▶ PROMPT: Could you reproduce the lines below, substituting "page" for every "screenshot" and leaving everything else as it is?
|---|
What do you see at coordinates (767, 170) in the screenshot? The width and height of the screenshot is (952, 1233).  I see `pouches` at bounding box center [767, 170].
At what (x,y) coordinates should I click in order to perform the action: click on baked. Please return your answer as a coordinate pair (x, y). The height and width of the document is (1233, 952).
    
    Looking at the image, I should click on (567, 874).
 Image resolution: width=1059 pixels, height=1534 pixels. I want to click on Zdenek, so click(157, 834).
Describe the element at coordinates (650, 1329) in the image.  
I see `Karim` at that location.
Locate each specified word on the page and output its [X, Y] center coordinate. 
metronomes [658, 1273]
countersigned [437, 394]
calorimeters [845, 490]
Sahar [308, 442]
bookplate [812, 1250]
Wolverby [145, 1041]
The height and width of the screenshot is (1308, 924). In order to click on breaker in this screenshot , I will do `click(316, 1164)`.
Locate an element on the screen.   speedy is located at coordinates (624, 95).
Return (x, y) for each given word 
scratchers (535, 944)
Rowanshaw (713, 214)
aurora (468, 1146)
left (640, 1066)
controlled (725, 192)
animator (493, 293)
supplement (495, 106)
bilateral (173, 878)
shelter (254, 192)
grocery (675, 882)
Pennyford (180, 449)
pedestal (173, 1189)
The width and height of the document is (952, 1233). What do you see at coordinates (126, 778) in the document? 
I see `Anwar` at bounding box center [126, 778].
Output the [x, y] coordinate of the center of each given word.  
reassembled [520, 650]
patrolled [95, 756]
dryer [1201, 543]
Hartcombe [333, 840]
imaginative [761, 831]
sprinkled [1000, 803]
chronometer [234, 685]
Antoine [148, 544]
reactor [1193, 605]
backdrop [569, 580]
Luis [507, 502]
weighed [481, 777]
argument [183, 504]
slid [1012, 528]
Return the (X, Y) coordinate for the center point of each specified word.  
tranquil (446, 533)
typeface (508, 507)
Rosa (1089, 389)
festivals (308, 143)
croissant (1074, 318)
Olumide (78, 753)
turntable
|---|
▶ WRITTEN ANSWER:
What do you see at coordinates (767, 170) in the page? The width and height of the page is (952, 1233).  I see `pouches` at bounding box center [767, 170].
At what (x,y) coordinates should I click in order to perform the action: click on baked. Please return your answer as a coordinate pair (x, y). The height and width of the document is (1233, 952).
    
    Looking at the image, I should click on (567, 874).
 Image resolution: width=1059 pixels, height=1534 pixels. I want to click on Zdenek, so click(157, 834).
Describe the element at coordinates (650, 1329) in the image.  
I see `Karim` at that location.
Locate each specified word on the page and output its [X, Y] center coordinate. 
metronomes [658, 1273]
countersigned [437, 394]
calorimeters [845, 490]
Sahar [308, 442]
bookplate [812, 1250]
Wolverby [145, 1041]
The height and width of the page is (1308, 924). In order to click on breaker in this page , I will do `click(316, 1164)`.
Locate an element on the screen.   speedy is located at coordinates (624, 95).
Return (x, y) for each given word 
scratchers (535, 944)
Rowanshaw (713, 214)
aurora (468, 1146)
left (640, 1066)
controlled (725, 192)
animator (493, 293)
supplement (495, 106)
bilateral (173, 878)
shelter (254, 192)
grocery (675, 882)
Pennyford (180, 449)
pedestal (173, 1189)
The width and height of the document is (952, 1233). What do you see at coordinates (126, 778) in the document? 
I see `Anwar` at bounding box center [126, 778].
Output the [x, y] coordinate of the center of each given word.  
reassembled [520, 650]
patrolled [95, 756]
dryer [1201, 543]
Hartcombe [333, 840]
imaginative [761, 831]
sprinkled [1000, 803]
chronometer [234, 685]
Antoine [148, 544]
reactor [1193, 605]
backdrop [569, 580]
Luis [507, 502]
weighed [481, 777]
argument [183, 504]
slid [1012, 528]
Return the (X, Y) coordinate for the center point of each specified word.  
tranquil (446, 533)
typeface (508, 507)
Rosa (1089, 389)
festivals (308, 143)
croissant (1074, 318)
Olumide (78, 753)
turntable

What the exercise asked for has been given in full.